* Exercise
Please report every line of the entries below that contains the string "kern", treating uppercase and lowercase letters as different.

__________________________________________________

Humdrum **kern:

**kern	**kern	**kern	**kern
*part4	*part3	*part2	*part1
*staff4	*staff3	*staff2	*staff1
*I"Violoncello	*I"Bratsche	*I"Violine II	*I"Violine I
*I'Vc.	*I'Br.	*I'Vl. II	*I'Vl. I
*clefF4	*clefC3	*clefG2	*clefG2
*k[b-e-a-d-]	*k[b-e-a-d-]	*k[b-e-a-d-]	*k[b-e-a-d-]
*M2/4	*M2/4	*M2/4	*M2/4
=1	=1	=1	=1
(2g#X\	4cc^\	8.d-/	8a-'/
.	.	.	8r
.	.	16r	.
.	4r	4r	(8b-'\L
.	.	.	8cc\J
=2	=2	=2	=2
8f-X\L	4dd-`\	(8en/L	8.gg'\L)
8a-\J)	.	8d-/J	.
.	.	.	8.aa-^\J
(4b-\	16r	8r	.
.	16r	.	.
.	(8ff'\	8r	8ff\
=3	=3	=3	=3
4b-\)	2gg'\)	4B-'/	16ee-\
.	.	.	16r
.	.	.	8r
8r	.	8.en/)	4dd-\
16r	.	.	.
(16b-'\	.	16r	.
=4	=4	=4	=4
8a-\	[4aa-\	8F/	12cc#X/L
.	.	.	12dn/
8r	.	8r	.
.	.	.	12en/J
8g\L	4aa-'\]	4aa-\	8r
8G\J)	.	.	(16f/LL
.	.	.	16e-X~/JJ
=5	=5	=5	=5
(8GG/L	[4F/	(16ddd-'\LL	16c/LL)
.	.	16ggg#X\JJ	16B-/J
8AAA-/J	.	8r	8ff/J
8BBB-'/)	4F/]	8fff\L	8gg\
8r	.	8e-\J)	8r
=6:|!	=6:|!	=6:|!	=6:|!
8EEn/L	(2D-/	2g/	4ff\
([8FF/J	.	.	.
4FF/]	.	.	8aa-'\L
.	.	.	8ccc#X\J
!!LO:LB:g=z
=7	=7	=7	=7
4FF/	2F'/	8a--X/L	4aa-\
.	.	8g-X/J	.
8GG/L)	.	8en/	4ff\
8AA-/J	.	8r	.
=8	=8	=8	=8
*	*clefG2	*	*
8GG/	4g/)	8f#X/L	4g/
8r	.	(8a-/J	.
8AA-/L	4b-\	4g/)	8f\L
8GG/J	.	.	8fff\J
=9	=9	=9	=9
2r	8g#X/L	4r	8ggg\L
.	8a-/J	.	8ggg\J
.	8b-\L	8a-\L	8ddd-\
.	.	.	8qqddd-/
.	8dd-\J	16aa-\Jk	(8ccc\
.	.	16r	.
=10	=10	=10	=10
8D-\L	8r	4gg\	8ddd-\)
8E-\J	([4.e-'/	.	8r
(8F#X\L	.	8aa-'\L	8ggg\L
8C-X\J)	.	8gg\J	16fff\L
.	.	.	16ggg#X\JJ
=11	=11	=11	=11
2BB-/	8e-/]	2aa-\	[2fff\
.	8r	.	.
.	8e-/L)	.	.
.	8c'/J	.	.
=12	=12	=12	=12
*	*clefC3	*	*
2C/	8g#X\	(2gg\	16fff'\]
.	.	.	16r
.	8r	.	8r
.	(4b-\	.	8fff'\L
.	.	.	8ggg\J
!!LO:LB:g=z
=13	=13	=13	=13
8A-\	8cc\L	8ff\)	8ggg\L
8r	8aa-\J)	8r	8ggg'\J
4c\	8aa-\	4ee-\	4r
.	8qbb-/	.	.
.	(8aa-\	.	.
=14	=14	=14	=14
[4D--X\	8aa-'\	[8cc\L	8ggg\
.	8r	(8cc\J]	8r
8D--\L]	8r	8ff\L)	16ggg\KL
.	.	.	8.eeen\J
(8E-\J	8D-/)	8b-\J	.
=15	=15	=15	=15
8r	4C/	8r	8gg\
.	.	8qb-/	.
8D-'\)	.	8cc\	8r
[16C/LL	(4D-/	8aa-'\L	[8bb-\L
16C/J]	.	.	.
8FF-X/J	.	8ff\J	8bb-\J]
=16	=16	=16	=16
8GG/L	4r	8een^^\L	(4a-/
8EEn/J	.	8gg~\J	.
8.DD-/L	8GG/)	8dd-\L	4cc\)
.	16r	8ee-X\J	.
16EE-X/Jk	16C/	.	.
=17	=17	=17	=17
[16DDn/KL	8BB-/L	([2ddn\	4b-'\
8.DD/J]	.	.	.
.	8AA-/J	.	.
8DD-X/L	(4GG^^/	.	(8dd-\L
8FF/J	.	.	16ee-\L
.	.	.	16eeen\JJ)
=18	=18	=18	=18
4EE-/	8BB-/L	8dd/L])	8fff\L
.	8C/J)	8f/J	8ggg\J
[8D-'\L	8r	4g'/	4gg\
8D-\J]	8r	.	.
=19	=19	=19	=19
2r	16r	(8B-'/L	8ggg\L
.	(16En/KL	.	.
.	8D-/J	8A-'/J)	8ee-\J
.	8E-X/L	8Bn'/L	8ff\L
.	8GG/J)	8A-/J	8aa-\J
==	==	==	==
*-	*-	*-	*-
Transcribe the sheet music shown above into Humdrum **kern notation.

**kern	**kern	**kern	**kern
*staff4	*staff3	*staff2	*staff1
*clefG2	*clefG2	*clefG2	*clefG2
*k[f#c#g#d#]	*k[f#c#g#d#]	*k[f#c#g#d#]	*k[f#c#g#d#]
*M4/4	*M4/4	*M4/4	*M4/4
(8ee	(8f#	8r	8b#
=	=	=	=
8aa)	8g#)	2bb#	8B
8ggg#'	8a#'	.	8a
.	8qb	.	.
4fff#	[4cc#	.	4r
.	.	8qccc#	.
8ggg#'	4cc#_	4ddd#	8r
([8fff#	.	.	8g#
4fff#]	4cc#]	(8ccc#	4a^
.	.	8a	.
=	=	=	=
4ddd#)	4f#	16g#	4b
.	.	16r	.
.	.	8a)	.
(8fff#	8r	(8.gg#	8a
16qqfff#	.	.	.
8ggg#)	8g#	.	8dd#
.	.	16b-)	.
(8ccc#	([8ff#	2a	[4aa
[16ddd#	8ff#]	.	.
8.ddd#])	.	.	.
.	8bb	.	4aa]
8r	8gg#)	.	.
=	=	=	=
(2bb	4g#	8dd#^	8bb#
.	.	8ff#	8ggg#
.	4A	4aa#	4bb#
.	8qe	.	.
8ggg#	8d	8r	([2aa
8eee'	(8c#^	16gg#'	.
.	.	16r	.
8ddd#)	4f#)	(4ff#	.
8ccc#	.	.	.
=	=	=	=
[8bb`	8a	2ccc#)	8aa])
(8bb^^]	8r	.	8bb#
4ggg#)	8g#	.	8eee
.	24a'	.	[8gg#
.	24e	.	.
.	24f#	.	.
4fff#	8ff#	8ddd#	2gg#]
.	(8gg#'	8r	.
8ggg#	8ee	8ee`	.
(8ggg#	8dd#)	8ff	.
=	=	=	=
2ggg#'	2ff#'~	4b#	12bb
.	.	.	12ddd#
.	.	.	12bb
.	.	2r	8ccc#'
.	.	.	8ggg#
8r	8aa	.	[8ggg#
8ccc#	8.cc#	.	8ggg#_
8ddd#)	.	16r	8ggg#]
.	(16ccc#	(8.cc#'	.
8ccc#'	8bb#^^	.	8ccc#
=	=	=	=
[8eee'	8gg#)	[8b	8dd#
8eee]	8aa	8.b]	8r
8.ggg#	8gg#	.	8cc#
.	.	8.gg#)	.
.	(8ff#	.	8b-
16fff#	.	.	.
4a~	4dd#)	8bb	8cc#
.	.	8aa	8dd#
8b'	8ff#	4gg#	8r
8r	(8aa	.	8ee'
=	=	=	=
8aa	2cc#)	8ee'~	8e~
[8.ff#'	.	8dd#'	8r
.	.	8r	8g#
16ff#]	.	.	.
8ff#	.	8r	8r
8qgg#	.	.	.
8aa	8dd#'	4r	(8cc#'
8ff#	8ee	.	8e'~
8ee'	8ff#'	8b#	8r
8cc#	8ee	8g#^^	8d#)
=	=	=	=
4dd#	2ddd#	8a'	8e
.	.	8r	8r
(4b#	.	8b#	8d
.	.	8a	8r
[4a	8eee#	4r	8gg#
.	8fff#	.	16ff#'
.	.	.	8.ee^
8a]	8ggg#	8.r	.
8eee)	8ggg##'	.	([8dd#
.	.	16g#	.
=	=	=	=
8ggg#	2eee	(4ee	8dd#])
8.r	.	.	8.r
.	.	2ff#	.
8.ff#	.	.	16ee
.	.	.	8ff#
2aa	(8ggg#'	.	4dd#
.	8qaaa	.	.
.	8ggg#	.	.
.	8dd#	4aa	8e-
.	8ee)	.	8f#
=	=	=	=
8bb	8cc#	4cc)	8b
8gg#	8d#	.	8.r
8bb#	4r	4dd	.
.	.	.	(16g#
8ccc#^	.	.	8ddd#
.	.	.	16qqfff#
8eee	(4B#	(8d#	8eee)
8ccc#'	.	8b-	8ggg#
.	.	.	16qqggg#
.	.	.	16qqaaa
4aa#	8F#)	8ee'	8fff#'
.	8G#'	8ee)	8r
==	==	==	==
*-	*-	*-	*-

__________________________________________________

* Task solution
Humdrum **kern:
**kern	**kern	**kern	**kern
Transcribe the sheet music shown above into Humdrum **kern notation.
**kern	**kern	**kern	**kern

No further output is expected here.